BEGIN
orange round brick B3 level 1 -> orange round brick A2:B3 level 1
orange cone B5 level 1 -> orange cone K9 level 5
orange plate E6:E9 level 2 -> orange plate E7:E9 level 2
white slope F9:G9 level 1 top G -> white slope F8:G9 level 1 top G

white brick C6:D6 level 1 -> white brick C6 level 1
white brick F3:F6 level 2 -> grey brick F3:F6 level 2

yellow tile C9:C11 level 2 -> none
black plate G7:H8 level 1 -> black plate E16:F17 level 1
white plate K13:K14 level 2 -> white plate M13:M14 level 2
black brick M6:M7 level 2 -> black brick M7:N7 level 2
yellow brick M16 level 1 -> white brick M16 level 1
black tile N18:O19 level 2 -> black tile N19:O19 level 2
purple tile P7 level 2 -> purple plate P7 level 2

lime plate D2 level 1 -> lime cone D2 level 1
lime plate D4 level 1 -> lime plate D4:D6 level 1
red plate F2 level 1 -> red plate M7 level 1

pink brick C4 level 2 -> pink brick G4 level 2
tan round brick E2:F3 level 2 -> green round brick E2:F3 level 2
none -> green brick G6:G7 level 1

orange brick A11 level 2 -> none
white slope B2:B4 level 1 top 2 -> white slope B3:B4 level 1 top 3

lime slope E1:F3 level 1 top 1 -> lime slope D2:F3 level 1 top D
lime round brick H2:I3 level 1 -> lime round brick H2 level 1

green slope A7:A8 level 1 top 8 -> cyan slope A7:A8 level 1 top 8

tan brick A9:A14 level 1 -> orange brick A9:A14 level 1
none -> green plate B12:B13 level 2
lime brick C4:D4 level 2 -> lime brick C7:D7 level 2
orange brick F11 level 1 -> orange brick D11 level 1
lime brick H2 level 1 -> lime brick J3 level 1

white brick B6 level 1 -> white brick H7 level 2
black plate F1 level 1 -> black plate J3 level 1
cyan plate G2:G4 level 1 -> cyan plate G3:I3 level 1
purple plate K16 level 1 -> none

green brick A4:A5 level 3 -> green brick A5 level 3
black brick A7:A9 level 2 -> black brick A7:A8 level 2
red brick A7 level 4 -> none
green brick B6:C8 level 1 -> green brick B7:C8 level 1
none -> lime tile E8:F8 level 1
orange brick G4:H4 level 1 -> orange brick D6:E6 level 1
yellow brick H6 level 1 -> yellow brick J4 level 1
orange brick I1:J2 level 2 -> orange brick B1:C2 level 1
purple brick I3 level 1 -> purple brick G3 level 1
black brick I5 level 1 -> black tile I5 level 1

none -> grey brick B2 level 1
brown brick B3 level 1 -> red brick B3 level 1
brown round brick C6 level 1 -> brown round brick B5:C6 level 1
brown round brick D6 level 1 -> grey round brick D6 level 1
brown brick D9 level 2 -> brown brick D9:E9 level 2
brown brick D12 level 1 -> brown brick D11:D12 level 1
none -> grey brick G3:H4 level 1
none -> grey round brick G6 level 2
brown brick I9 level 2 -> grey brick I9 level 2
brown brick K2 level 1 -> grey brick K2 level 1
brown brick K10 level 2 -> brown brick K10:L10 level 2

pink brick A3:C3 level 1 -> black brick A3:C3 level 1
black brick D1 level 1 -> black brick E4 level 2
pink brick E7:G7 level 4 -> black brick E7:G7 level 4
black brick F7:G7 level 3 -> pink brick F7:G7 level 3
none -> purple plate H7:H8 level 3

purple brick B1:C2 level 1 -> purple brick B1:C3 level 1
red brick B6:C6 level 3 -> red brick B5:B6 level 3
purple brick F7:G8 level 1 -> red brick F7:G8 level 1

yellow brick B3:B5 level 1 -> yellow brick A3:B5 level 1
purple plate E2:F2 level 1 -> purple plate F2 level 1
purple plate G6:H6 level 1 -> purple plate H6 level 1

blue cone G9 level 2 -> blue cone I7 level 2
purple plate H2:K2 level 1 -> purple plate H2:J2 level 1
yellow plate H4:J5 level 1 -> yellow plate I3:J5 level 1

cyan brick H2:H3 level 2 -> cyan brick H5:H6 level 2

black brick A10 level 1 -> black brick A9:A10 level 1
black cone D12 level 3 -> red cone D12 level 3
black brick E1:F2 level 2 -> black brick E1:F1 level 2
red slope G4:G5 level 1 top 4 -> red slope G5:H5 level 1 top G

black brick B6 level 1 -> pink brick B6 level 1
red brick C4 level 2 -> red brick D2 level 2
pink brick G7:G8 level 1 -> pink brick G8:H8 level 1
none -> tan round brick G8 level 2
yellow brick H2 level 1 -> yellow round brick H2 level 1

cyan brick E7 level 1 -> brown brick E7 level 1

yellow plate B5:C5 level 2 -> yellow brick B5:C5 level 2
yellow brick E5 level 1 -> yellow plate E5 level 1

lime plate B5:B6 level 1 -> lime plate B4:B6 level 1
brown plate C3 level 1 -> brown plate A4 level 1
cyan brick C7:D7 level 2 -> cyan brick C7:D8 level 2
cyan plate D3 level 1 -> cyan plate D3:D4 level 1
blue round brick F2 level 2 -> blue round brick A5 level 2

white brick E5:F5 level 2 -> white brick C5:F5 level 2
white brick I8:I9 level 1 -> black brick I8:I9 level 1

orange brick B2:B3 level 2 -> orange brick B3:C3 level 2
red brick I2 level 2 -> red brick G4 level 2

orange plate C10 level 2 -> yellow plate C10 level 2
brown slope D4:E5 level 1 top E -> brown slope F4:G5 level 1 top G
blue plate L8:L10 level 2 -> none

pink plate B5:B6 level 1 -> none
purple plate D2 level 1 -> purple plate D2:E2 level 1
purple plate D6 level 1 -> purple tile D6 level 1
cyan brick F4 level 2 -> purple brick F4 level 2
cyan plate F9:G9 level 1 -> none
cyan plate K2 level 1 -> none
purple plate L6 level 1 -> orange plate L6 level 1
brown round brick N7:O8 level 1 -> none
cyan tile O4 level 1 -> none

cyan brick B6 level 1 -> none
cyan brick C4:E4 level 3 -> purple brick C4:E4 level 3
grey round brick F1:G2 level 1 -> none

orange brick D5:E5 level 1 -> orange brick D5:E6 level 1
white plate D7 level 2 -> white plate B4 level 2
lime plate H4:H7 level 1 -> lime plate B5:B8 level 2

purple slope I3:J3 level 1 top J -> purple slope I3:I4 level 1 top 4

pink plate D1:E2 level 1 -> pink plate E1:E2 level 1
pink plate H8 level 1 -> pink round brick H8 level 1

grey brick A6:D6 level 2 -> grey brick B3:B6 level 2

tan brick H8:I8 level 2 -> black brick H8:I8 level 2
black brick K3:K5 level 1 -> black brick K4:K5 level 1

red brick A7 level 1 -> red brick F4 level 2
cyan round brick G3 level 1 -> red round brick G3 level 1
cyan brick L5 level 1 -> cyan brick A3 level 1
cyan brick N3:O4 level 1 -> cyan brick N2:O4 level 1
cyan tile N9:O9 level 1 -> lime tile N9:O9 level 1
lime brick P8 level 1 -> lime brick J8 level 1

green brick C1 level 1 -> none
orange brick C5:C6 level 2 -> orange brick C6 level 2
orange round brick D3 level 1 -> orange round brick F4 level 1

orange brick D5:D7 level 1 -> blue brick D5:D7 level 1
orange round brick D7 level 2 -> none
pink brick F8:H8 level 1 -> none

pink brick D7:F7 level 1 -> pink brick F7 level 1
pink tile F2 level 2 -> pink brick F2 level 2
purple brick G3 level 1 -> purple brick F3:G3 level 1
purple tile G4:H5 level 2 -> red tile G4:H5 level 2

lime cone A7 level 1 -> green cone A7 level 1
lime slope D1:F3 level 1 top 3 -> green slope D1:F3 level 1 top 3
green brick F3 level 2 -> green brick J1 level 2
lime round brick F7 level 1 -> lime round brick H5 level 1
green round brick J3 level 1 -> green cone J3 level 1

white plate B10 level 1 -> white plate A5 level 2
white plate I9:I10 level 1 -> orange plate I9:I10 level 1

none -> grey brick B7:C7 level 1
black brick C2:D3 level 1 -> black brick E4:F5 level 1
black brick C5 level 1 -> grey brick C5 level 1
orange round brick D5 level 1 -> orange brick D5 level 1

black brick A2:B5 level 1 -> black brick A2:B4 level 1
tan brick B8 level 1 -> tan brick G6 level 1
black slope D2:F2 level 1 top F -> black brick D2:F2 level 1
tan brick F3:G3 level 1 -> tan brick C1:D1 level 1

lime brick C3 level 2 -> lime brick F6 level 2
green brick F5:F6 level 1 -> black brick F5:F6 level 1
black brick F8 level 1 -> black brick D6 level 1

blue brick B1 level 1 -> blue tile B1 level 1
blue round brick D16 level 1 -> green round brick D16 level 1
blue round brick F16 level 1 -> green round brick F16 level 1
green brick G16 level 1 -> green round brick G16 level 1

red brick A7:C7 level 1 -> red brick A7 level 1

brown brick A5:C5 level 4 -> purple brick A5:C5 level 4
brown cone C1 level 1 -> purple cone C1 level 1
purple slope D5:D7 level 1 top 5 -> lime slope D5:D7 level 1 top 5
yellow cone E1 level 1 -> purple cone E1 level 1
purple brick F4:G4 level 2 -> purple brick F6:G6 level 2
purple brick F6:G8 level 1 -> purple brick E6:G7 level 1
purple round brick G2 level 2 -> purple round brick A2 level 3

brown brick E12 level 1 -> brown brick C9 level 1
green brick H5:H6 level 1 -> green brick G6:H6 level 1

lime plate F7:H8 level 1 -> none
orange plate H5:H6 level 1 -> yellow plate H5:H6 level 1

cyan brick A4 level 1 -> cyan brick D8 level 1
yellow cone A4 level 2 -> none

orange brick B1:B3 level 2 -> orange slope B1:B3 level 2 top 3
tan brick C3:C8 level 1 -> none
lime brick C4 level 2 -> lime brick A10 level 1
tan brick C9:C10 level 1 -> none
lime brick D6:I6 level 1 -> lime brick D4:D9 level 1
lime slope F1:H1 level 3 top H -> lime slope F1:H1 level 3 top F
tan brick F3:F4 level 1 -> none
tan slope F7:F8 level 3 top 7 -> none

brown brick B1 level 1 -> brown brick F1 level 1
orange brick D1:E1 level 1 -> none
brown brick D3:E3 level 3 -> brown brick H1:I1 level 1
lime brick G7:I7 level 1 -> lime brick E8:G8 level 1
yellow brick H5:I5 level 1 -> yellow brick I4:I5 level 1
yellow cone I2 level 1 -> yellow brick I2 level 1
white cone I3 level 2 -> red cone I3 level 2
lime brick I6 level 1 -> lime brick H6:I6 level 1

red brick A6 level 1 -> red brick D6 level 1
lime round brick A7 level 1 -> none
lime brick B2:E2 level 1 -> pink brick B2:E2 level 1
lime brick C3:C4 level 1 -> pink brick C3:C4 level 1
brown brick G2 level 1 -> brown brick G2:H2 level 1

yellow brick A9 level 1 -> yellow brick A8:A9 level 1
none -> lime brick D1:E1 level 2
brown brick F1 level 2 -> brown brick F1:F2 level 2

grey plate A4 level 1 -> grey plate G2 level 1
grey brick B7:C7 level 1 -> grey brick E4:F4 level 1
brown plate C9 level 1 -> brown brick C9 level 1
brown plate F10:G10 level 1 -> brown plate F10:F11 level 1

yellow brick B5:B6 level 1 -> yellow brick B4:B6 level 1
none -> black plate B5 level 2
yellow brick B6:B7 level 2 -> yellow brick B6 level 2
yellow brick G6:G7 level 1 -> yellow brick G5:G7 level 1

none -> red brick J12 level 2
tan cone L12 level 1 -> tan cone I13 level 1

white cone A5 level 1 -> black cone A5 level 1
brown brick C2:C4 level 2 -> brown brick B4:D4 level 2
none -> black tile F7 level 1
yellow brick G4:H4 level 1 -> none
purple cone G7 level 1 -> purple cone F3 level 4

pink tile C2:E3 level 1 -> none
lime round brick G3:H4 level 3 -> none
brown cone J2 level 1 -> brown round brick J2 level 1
END
# EXERCISE
Write out, word for word, the lines from the one containing "brown plate C9" through the end of the records, with no other lines.

# WRITTEN RESPONSE
brown plate C9 level 1 -> brown brick C9 level 1
brown plate F10:G10 level 1 -> brown plate F10:F11 level 1

yellow brick B5:B6 level 1 -> yellow brick B4:B6 level 1
none -> black plate B5 level 2
yellow brick B6:B7 level 2 -> yellow brick B6 level 2
yellow brick G6:G7 level 1 -> yellow brick G5:G7 level 1

none -> red brick J12 level 2
tan cone L12 level 1 -> tan cone I13 level 1

white cone A5 level 1 -> black cone A5 level 1
brown brick C2:C4 level 2 -> brown brick B4:D4 level 2
none -> black tile F7 level 1
yellow brick G4:H4 level 1 -> none
purple cone G7 level 1 -> purple cone F3 level 4

pink tile C2:E3 level 1 -> none
lime round brick G3:H4 level 3 -> none
brown cone J2 level 1 -> brown round brick J2 level 1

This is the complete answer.